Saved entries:
---
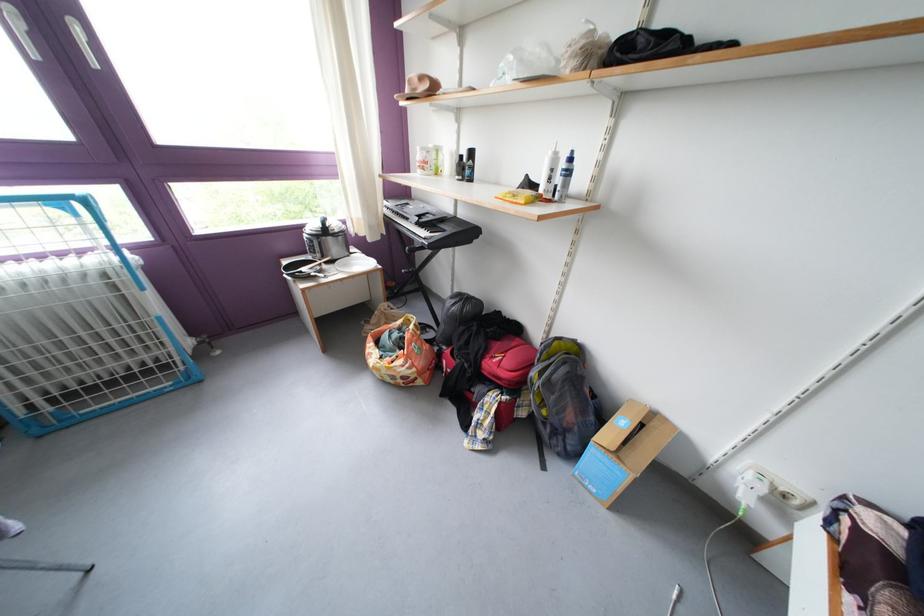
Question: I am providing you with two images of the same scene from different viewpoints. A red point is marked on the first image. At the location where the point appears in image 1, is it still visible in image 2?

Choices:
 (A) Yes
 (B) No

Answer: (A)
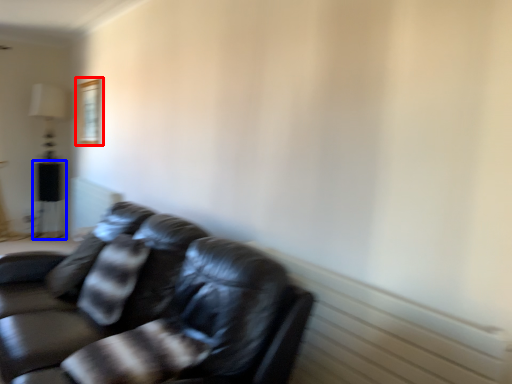
Question: Which object is further to the camera taking this photo, picture frame (highlighted by a red box) or table (highlighted by a blue box)?

Choices:
 (A) picture frame
 (B) table

Answer: (B)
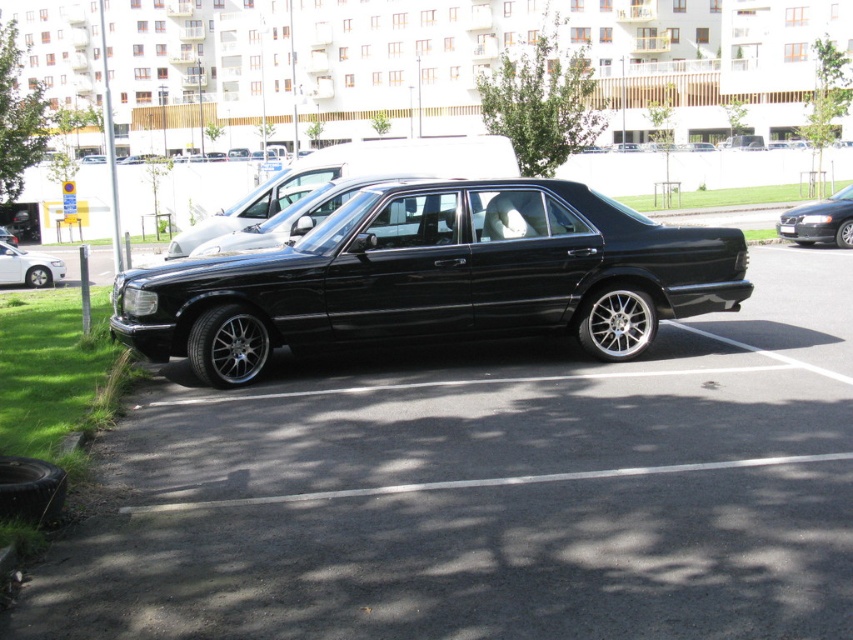
Based on the photo, you are a parking attendant trying to fit a new car into the parking lot. You see the black metallic sedan at center and the black metallic sedan at right. Which one takes up more space in the parking lot?

The black metallic sedan at center takes up more space in the parking lot because it has a larger size compared to the black metallic sedan at right.

You are a parking attendant and need to guide a driver to park their car between the two black metallic sedans. Which direction should the driver move their car relative to the black metallic sedan at center and the black metallic sedan at right?

The driver should move their car to the right side of the black metallic sedan at center and to the left side of the black metallic sedan at right, as the black metallic sedan at center is positioned to the left of the black metallic sedan at right.

You are a parking attendant and need to fit both the black car at center and the black metallic sedan at center into a parking spot that is 2 meters wide. Based on their widths, which car should be placed first to ensure both fit?

The black car at center is thinner than the black metallic sedan at center, so place the black metallic sedan at center first to accommodate its wider size, then the black car at center will fit alongside.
---
Return all of the material above without changing a word, leaving out the pictures.

Question: I am providing you with two images of the same scene from different viewpoints. A red point is marked on the first image. At the location where the point appears in image 1, is it still visible in image 2?

Choices:
 (A) Yes
 (B) No

Answer: (A)
Question: Which object is further to the camera taking this photo, picture frame (highlighted by a red box) or table (highlighted by a blue box)?

Choices:
 (A) picture frame
 (B) table

Answer: (B)
Based on the photo, you are a parking attendant trying to fit a new car into the parking lot. You see the black metallic sedan at center and the black metallic sedan at right. Which one takes up more space in the parking lot?

The black metallic sedan at center takes up more space in the parking lot because it has a larger size compared to the black metallic sedan at right.

You are a parking attendant and need to guide a driver to park their car between the two black metallic sedans. Which direction should the driver move their car relative to the black metallic sedan at center and the black metallic sedan at right?

The driver should move their car to the right side of the black metallic sedan at center and to the left side of the black metallic sedan at right, as the black metallic sedan at center is positioned to the left of the black metallic sedan at right.

You are a parking attendant and need to fit both the black car at center and the black metallic sedan at center into a parking spot that is 2 meters wide. Based on their widths, which car should be placed first to ensure both fit?

The black car at center is thinner than the black metallic sedan at center, so place the black metallic sedan at center first to accommodate its wider size, then the black car at center will fit alongside.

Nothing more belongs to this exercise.